[Object tracking records]
------------------------------------------------------------

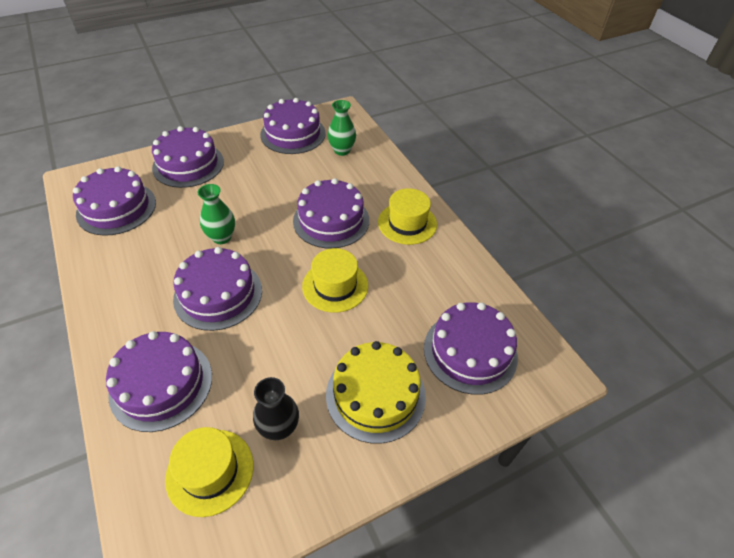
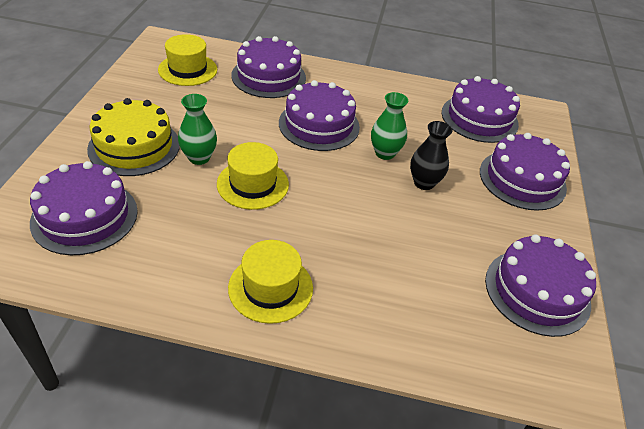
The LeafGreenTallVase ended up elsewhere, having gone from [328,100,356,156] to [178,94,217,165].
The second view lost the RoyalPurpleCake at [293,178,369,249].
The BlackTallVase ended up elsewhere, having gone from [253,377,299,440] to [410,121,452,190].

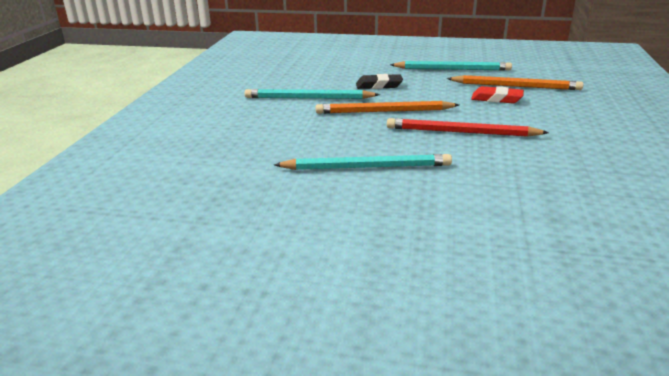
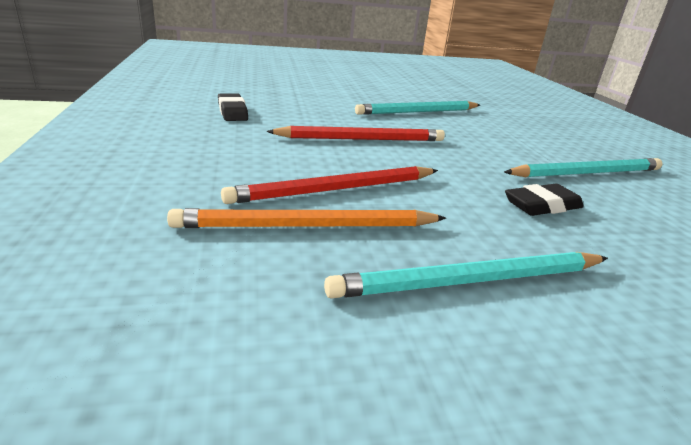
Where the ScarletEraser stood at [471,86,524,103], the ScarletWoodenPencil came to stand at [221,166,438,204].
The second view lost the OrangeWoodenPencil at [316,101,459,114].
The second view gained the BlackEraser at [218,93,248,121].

------------------------------------------------------------

• WHAT IS EXPECTED
What is needed is an exact reproduction of the data, pictures excluded.

• RESULT
The LeafGreenTallVase ended up elsewhere, having gone from [328,100,356,156] to [178,94,217,165].
The second view lost the RoyalPurpleCake at [293,178,369,249].
The BlackTallVase ended up elsewhere, having gone from [253,377,299,440] to [410,121,452,190].

Where the ScarletEraser stood at [471,86,524,103], the ScarletWoodenPencil came to stand at [221,166,438,204].
The second view lost the OrangeWoodenPencil at [316,101,459,114].
The second view gained the BlackEraser at [218,93,248,121].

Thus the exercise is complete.